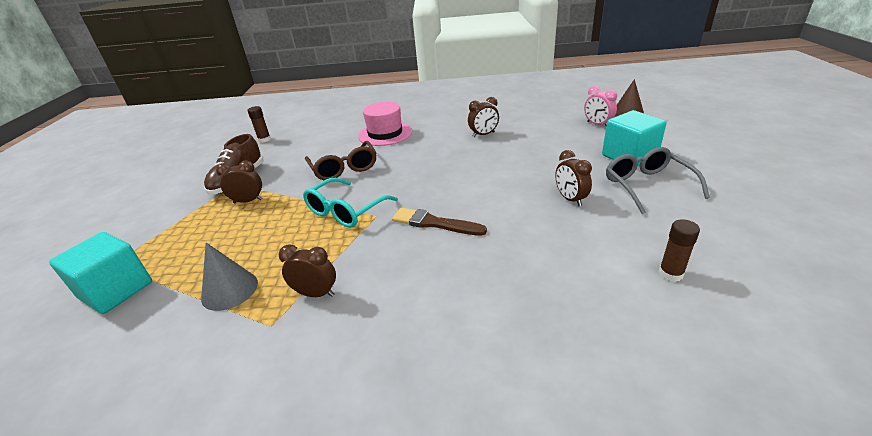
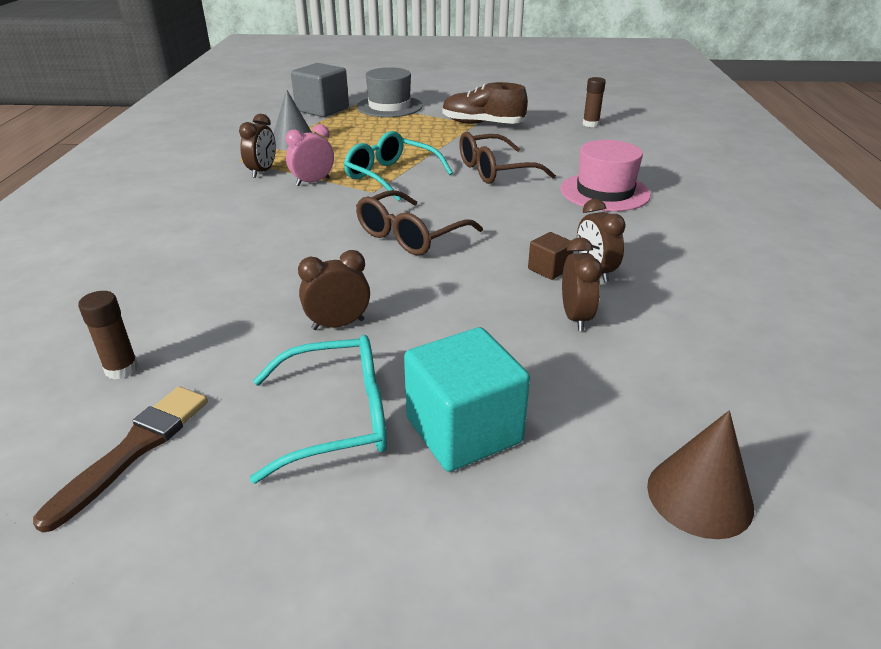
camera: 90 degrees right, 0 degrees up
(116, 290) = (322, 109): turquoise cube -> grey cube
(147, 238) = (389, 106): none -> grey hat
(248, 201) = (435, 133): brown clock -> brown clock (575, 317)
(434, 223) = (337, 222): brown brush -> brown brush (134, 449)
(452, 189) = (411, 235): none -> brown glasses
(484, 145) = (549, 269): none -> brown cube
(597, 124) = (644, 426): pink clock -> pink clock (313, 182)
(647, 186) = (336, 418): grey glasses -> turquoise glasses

## Exercise directions
Search the material above for lines containing the string "brown", then pull them out.

## Response area
(248, 201) = (435, 133): brown clock -> brown clock (575, 317)
(434, 223) = (337, 222): brown brush -> brown brush (134, 449)
(452, 189) = (411, 235): none -> brown glasses
(484, 145) = (549, 269): none -> brown cube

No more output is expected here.